• GOAL: Copy out every line in the records below that contains the string "kern".

• DATASET EXCERPTS:
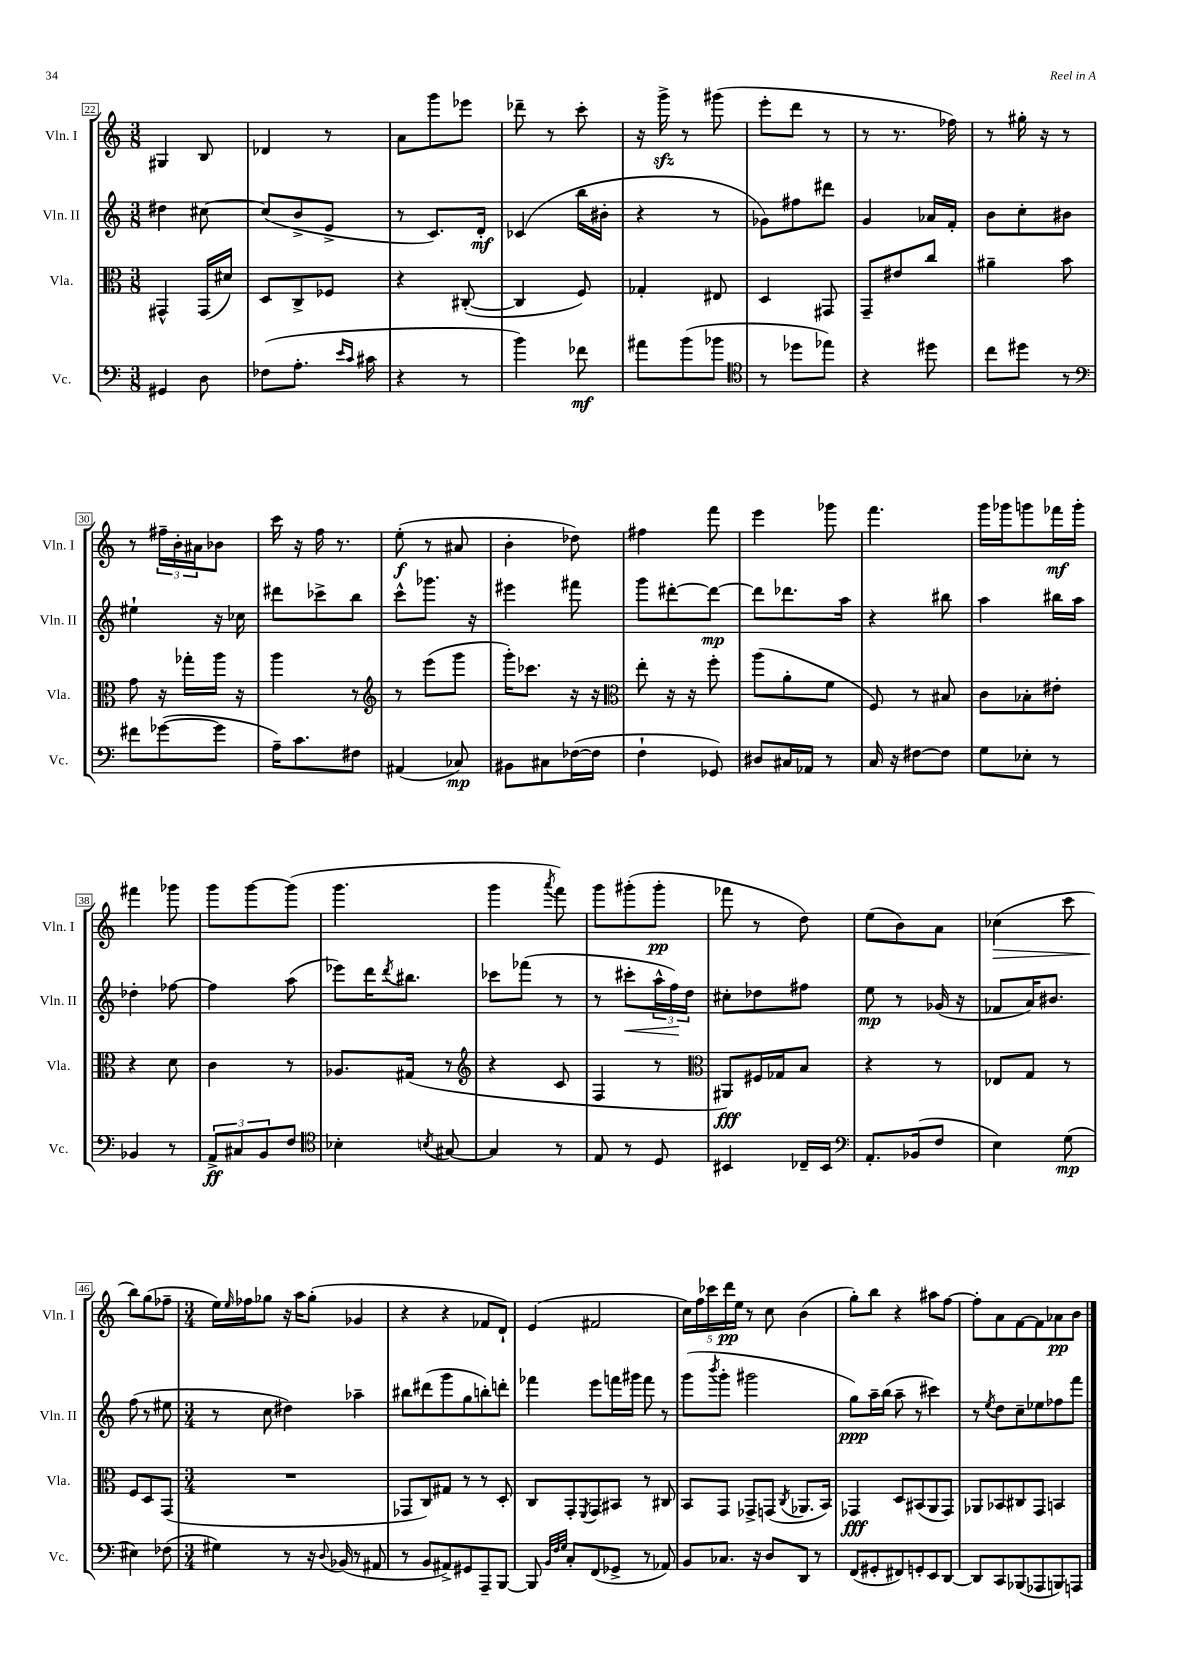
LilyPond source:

...

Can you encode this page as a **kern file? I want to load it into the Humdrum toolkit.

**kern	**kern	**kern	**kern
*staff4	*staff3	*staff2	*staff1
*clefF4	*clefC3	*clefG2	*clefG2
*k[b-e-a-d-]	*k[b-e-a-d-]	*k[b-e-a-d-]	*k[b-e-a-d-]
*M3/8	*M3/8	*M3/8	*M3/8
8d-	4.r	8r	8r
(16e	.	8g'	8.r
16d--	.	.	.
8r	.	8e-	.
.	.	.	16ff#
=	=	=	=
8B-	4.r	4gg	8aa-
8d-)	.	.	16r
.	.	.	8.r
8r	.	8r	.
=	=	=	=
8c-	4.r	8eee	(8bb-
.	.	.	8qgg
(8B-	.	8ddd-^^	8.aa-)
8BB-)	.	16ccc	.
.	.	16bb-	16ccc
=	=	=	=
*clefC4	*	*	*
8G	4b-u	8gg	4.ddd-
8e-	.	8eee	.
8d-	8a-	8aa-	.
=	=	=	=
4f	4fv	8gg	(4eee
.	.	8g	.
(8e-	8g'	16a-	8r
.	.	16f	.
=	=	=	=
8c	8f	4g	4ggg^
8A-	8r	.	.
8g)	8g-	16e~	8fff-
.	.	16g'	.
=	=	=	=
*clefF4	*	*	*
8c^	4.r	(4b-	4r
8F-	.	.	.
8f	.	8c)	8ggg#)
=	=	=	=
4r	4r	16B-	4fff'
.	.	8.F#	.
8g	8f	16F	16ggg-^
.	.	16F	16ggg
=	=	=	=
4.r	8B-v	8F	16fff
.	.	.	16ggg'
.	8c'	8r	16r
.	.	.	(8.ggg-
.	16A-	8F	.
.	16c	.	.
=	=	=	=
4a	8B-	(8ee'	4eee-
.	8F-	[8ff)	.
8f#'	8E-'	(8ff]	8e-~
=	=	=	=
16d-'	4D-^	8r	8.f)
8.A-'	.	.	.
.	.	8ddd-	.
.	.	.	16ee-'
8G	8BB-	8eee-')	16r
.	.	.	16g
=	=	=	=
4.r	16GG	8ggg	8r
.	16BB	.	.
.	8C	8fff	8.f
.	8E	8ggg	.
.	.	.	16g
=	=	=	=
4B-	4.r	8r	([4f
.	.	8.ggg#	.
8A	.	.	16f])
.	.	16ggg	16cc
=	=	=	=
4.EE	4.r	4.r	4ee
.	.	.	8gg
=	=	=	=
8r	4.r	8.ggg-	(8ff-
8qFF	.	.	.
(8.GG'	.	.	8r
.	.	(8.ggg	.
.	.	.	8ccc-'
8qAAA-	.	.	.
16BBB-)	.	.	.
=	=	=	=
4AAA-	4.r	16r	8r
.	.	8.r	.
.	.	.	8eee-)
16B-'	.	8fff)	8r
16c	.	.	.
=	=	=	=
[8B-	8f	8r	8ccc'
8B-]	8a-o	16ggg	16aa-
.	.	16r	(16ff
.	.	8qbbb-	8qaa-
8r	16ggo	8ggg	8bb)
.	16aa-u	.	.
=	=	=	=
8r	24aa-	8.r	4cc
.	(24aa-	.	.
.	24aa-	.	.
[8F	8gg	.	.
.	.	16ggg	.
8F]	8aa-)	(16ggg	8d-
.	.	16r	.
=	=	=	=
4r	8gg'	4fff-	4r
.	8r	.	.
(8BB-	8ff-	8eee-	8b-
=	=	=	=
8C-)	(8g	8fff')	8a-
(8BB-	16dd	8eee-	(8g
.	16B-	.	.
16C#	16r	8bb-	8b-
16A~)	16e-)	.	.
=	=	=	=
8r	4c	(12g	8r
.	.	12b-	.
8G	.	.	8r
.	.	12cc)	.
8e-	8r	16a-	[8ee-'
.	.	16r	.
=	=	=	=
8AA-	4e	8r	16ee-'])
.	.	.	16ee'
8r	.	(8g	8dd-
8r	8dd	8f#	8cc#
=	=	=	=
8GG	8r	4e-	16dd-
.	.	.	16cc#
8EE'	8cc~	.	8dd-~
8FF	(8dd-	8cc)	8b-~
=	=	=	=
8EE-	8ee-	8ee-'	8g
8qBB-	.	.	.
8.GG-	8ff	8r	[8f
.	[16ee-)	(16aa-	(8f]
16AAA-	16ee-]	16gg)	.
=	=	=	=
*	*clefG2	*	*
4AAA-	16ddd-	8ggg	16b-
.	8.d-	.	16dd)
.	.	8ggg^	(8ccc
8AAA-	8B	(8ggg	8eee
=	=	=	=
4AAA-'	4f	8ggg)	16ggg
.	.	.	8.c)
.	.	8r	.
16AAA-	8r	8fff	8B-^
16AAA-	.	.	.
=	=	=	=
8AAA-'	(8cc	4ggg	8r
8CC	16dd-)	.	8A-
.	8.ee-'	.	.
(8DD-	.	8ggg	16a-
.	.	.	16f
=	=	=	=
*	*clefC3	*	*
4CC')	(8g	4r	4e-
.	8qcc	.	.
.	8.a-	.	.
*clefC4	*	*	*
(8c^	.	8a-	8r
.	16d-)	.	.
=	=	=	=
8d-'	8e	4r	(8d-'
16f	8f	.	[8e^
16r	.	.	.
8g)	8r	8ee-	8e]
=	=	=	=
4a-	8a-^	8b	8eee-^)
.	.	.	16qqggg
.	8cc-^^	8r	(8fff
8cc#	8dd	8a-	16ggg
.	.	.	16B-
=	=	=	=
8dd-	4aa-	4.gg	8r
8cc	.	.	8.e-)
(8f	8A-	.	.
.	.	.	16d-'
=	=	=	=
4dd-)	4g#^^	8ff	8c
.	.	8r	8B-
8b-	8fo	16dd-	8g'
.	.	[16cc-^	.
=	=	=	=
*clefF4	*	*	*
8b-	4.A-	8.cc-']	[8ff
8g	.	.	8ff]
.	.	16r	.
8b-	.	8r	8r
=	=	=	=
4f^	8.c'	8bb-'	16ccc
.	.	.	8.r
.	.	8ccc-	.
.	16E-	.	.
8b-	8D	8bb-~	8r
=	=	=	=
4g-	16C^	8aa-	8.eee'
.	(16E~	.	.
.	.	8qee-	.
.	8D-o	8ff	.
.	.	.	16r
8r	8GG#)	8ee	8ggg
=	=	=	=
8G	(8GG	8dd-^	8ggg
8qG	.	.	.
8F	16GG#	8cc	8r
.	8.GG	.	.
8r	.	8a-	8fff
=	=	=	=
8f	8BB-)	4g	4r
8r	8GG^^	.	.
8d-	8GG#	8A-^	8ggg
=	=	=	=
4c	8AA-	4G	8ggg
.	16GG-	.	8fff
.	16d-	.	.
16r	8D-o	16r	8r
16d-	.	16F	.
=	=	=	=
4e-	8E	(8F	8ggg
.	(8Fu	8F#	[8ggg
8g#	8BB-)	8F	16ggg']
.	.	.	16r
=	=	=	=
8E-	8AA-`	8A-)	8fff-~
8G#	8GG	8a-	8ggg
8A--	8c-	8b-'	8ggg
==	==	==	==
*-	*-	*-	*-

• WRITTEN ANSWER:
Can you encode this page as a **kern file? I want to load it into the Humdrum toolkit.
**kern	**kern	**kern	**kern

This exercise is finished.